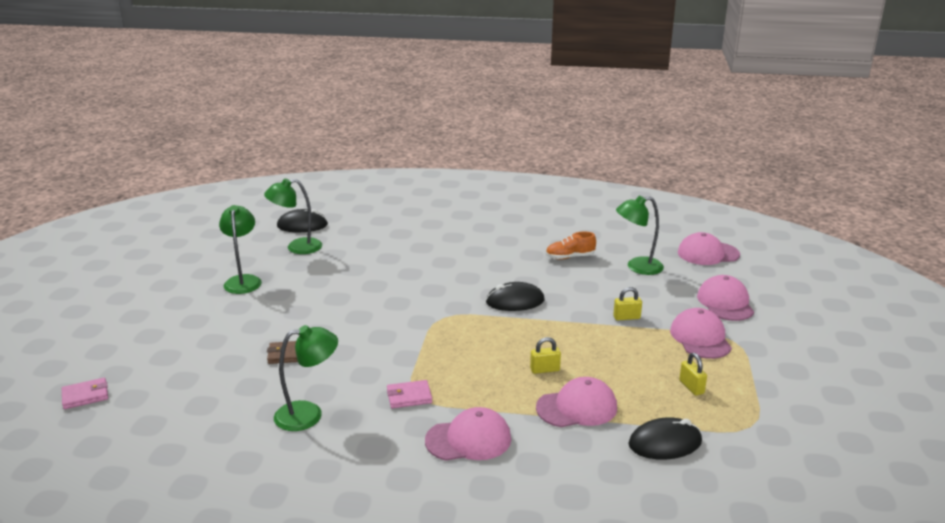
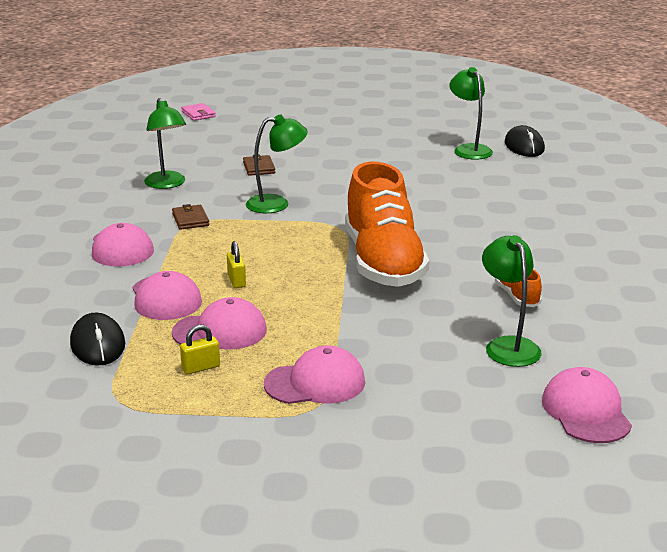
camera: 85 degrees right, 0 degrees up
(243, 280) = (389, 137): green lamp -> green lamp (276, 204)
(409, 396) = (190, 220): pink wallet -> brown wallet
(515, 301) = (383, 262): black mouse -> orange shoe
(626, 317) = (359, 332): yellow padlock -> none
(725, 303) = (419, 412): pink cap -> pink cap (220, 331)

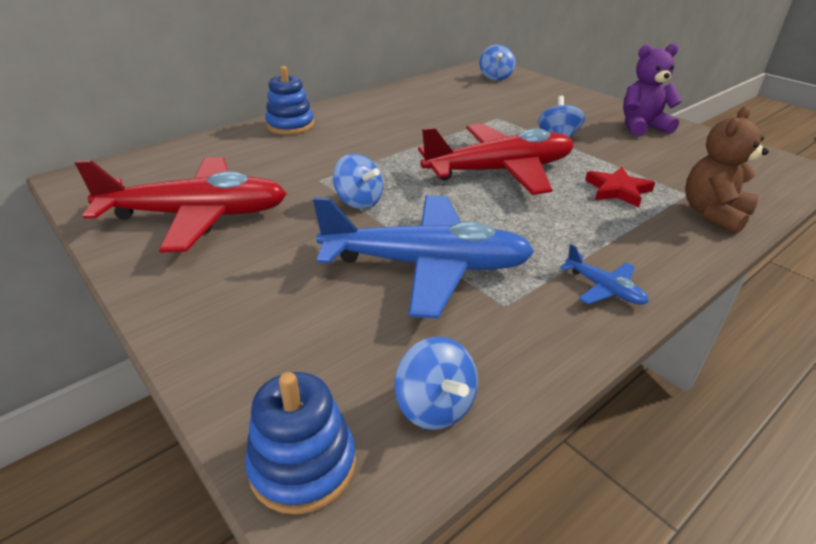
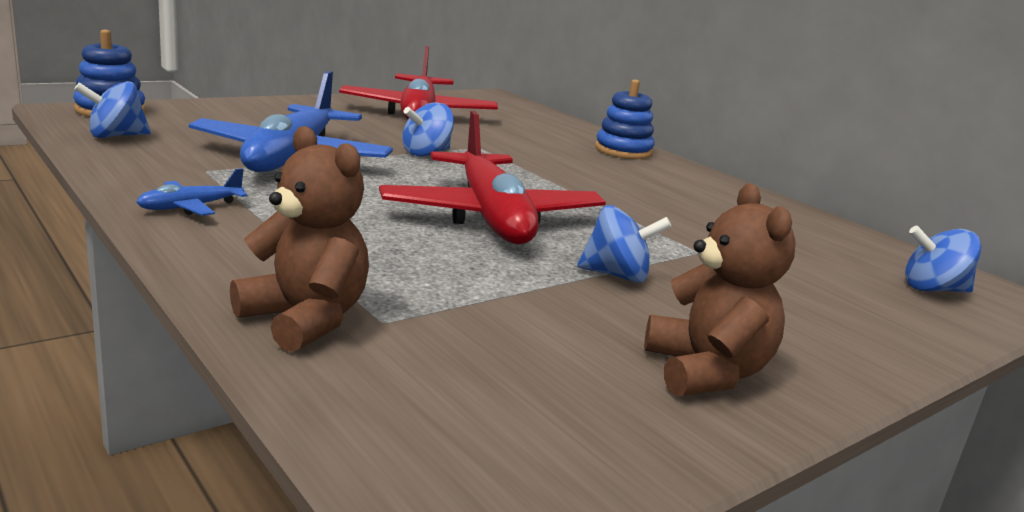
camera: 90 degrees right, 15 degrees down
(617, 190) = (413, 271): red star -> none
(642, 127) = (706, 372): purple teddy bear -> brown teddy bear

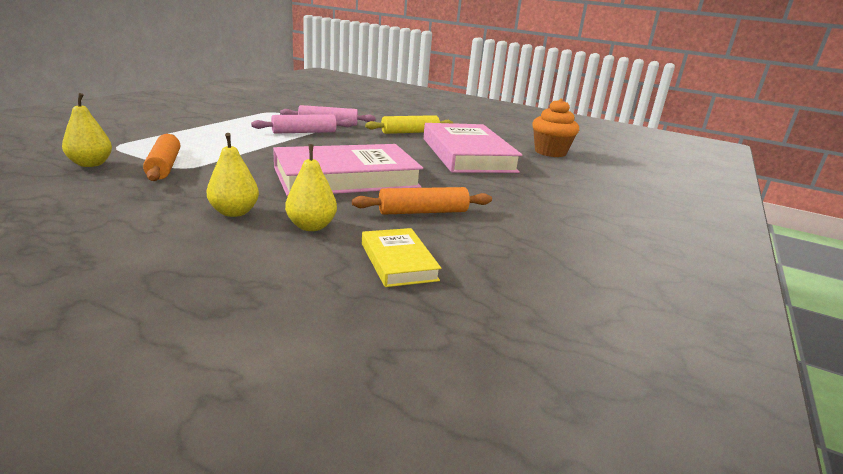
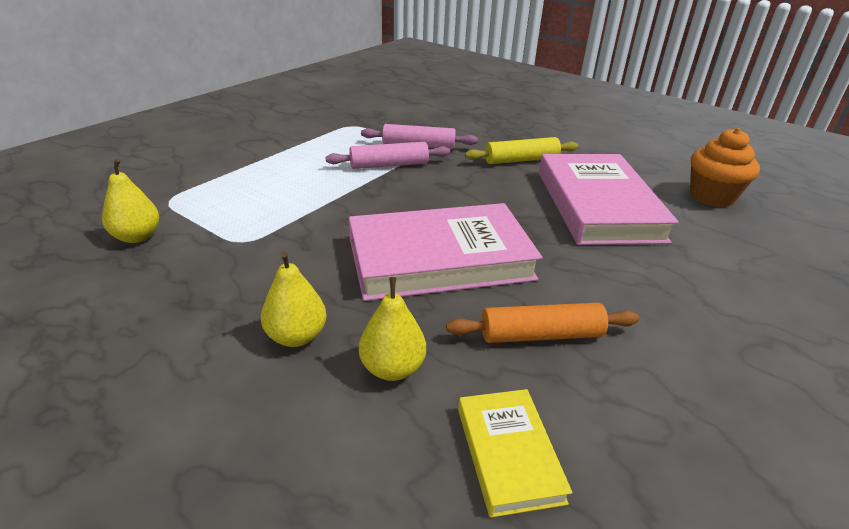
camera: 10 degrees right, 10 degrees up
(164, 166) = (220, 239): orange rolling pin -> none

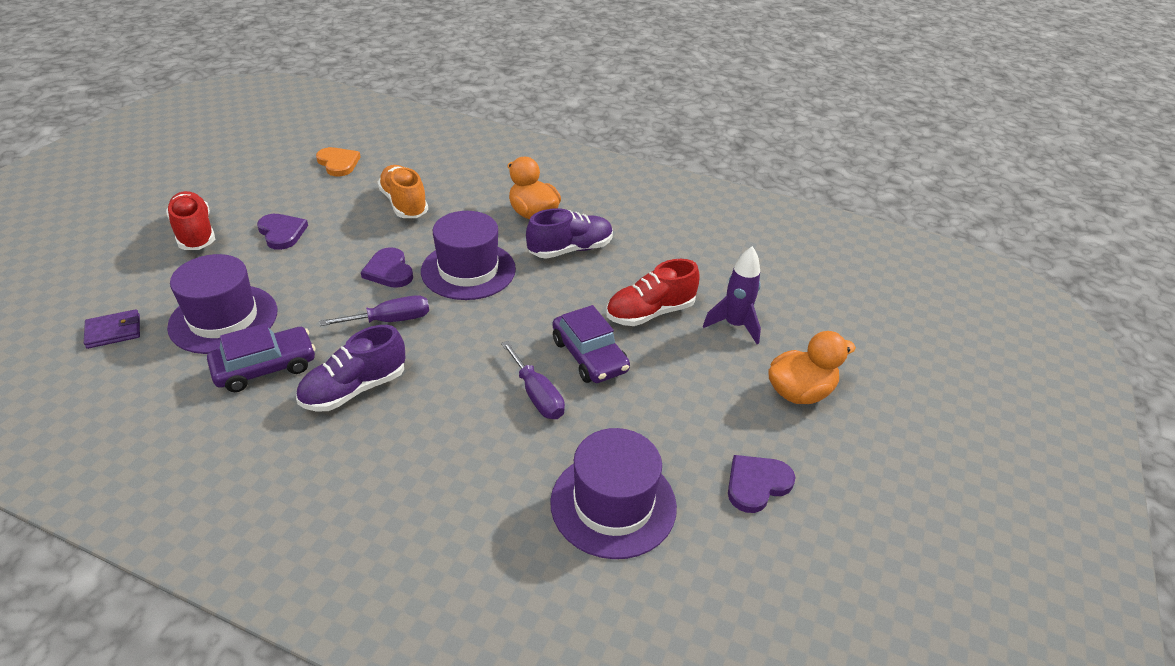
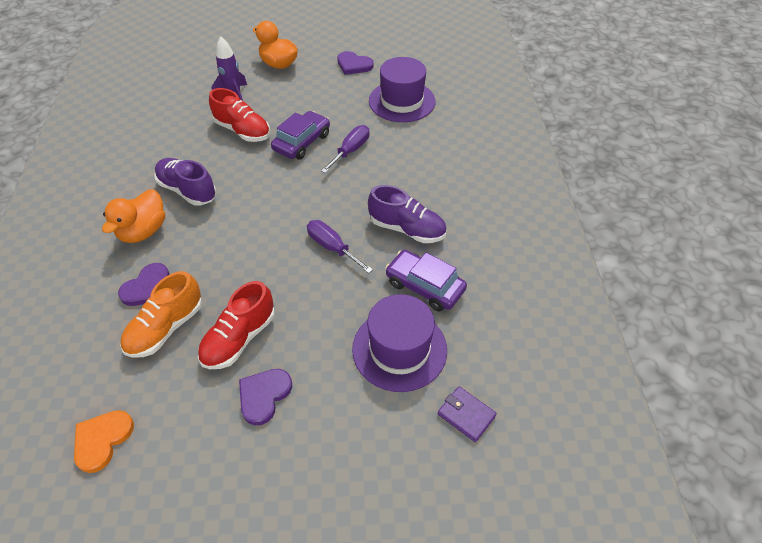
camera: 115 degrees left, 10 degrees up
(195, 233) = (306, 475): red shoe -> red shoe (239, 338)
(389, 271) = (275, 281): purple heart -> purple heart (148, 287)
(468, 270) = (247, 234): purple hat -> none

WORK REQUIRED = From the listing above, repeat only the lines between the line containing "(725, 303) = (419, 412): pink" and the line containing "camera: 10 degrees right, 10 degrees up", those two included. Pictures are not part of the copy.

WRITTEN RESPONSE =
(725, 303) = (419, 412): pink cap -> pink cap (220, 331)

camera: 90 degrees right, 15 degrees down
(617, 190) = (413, 271): red star -> none
(642, 127) = (706, 372): purple teddy bear -> brown teddy bear

camera: 10 degrees right, 10 degrees up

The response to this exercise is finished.